**DATA LINES**
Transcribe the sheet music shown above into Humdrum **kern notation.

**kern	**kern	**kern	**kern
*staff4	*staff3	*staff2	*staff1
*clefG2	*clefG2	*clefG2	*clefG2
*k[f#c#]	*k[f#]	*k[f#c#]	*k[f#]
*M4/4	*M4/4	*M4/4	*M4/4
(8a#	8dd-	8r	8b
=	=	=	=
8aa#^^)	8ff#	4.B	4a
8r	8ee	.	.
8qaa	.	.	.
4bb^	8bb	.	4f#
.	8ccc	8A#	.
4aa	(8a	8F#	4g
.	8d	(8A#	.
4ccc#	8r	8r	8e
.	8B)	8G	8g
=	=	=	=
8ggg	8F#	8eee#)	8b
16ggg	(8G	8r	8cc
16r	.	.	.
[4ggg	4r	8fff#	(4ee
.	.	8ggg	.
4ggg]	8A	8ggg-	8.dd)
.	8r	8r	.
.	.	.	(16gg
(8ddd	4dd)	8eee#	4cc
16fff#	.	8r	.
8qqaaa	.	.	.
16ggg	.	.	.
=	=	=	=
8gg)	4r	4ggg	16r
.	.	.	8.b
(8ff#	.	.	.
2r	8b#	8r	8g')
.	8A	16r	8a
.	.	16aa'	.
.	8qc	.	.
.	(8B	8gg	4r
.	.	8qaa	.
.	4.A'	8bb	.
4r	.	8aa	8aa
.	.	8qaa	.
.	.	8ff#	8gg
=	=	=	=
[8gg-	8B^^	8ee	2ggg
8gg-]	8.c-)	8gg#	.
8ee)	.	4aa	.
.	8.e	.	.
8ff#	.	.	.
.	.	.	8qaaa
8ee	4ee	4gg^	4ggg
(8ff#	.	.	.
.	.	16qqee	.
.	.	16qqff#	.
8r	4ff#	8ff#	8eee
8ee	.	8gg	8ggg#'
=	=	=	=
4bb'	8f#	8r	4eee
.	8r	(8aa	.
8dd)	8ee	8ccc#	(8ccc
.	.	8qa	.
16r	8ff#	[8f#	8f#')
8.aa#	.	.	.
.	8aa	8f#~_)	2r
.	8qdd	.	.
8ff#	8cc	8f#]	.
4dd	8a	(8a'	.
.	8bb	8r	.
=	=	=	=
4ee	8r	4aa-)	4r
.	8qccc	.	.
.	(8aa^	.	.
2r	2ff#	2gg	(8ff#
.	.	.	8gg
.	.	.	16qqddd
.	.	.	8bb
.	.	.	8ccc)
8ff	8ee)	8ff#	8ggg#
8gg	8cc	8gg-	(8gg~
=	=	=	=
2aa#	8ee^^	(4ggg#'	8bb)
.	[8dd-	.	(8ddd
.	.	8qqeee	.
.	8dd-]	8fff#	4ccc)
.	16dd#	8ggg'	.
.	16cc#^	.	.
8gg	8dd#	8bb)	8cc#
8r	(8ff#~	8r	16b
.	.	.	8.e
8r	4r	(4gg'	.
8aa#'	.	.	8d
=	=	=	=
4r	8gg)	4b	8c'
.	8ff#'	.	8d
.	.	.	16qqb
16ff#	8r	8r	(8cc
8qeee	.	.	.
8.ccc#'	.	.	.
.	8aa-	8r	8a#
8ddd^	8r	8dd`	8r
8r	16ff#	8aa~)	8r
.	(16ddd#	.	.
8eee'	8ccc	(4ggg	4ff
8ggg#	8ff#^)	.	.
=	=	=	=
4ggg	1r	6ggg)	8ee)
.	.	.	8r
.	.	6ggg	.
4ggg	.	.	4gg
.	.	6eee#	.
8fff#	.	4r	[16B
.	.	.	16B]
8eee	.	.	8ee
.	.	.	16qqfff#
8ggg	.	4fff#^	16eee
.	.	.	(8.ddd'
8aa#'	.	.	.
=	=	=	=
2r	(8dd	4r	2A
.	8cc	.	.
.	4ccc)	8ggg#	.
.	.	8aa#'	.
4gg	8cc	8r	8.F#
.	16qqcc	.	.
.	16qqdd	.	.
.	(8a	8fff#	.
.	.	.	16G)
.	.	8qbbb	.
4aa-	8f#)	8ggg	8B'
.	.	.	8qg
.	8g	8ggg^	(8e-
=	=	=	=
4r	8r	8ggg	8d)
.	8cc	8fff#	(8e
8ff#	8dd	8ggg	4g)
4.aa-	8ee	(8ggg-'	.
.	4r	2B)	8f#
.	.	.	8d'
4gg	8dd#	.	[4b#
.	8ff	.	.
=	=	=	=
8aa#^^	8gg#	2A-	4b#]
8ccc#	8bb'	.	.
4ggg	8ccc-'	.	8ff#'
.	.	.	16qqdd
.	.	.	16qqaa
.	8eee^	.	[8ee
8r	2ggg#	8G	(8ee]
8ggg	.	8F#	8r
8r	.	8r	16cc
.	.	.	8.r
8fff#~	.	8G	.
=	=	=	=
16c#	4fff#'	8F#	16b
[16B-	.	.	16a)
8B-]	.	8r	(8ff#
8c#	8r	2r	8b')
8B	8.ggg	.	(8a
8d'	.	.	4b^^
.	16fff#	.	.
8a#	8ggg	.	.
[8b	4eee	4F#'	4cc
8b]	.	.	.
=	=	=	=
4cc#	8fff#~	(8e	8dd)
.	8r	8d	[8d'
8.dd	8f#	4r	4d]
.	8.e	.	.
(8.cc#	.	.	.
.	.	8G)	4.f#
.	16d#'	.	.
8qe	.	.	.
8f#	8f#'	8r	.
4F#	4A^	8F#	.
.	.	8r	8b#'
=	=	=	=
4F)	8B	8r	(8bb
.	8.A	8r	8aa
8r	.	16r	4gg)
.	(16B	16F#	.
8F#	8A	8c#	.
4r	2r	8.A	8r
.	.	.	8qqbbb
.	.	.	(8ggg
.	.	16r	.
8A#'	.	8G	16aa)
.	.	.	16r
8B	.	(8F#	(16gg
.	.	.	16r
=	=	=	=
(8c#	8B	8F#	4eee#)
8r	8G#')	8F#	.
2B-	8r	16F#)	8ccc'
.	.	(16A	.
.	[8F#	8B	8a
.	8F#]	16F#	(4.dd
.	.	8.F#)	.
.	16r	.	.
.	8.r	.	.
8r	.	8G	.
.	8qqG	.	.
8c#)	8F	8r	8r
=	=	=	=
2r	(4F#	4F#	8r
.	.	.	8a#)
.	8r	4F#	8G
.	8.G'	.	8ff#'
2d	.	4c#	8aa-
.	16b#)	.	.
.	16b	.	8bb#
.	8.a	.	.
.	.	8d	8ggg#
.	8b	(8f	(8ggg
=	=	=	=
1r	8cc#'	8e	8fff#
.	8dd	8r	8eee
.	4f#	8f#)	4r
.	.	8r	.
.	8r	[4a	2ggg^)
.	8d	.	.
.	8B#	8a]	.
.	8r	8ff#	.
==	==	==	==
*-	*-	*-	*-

**INSTRUCTIONS TO FOLLOW**
Pull out each line of the records above that contains the string "kern", and copy those lines unchanged.

**THE ANSWER**
Transcribe the sheet music shown above into Humdrum **kern notation.
**kern	**kern	**kern	**kern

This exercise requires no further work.